Start of Available records
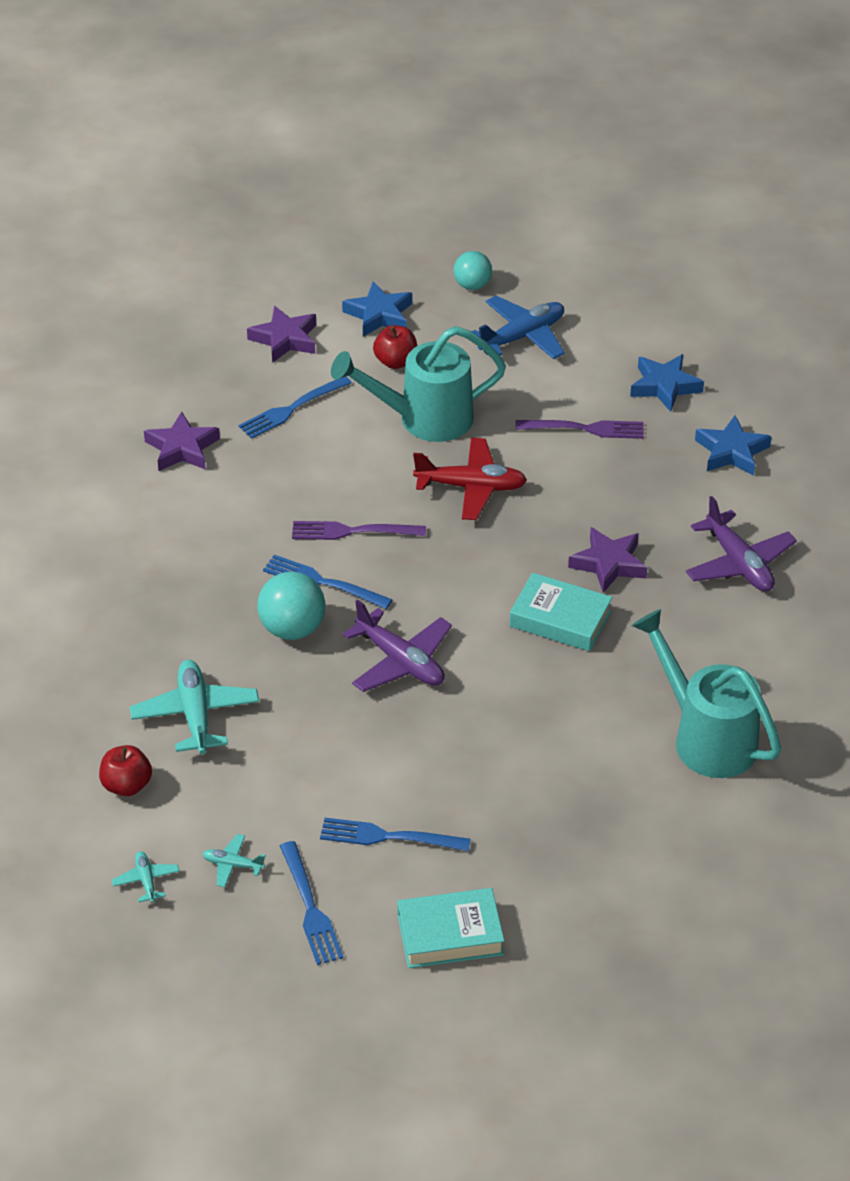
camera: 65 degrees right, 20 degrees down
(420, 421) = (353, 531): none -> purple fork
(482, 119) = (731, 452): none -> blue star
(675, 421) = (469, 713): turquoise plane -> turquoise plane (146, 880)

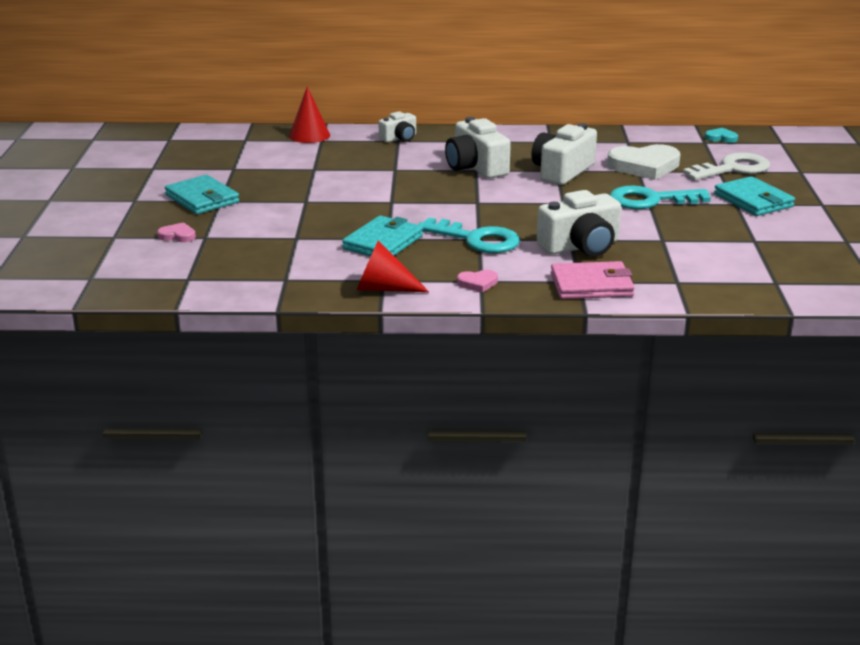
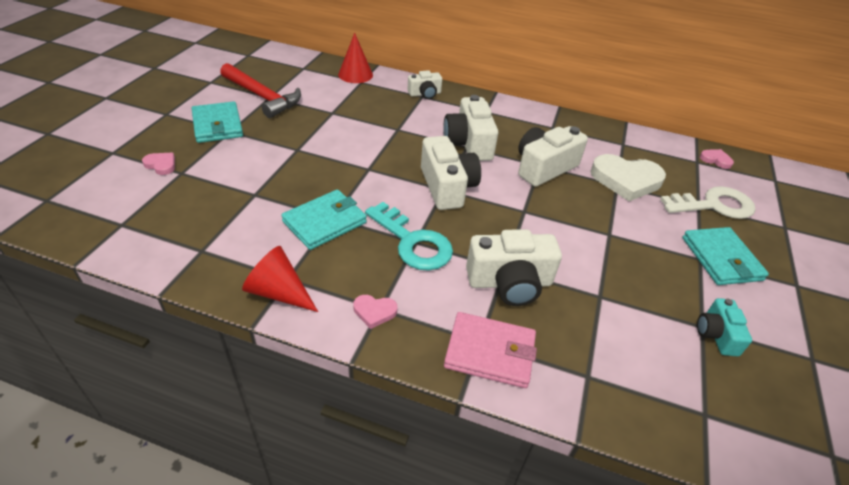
camera: 15 degrees right, 15 degrees up
(226, 170) = (263, 97): none -> red hammer
(479, 200) = (447, 187): none -> white camera
(650, 200) = (612, 230): turquoise key -> none
(721, 138) = (715, 160): turquoise heart -> pink heart
(767, 243) = (716, 335): none -> turquoise camera

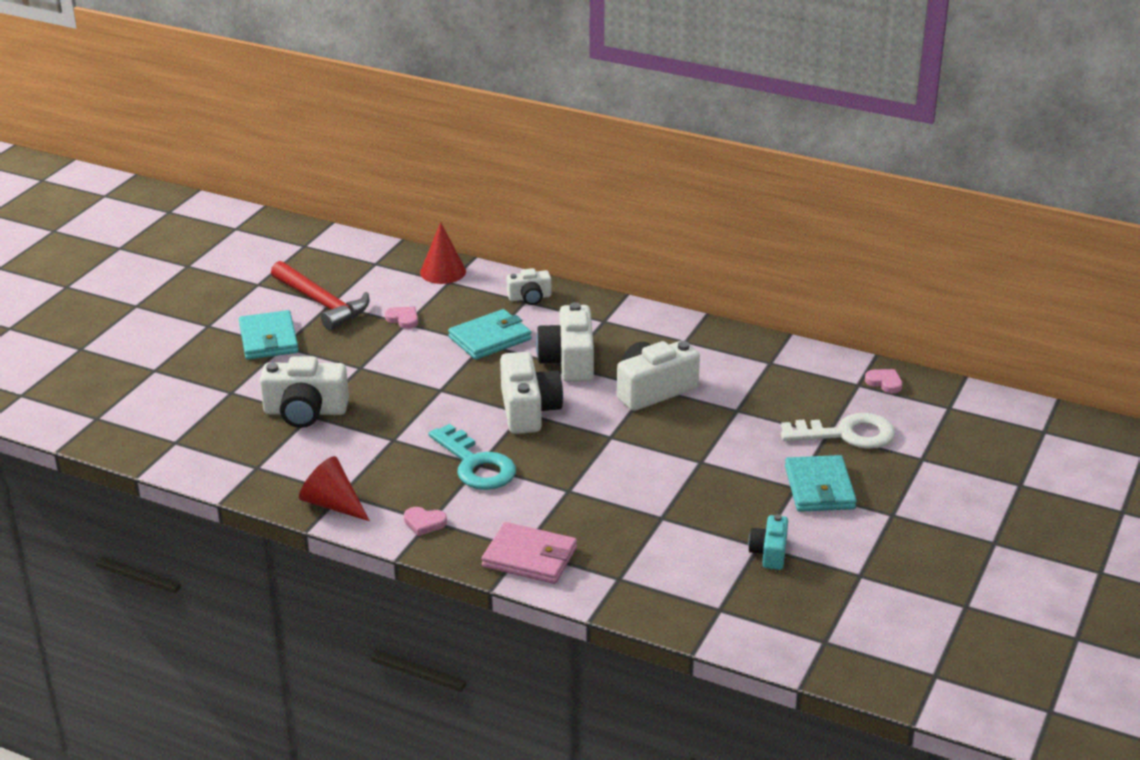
camera: 10 degrees right, 10 degrees down
(161, 165) = (208, 384): pink heart -> pink heart (403, 319)
(325, 222) = (384, 444): turquoise wallet -> turquoise wallet (490, 338)
(509, 282) = (569, 503): white camera -> white camera (305, 411)
(626, 180) = (751, 405): white heart -> none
End of Available records
What the task requires
None of the lines before the one containing "camera: 10 degrees right, 10 degrees down" belong in the answer; reproduce that line and all later lines of the records exactly.

Answer section
camera: 10 degrees right, 10 degrees down
(161, 165) = (208, 384): pink heart -> pink heart (403, 319)
(325, 222) = (384, 444): turquoise wallet -> turquoise wallet (490, 338)
(509, 282) = (569, 503): white camera -> white camera (305, 411)
(626, 180) = (751, 405): white heart -> none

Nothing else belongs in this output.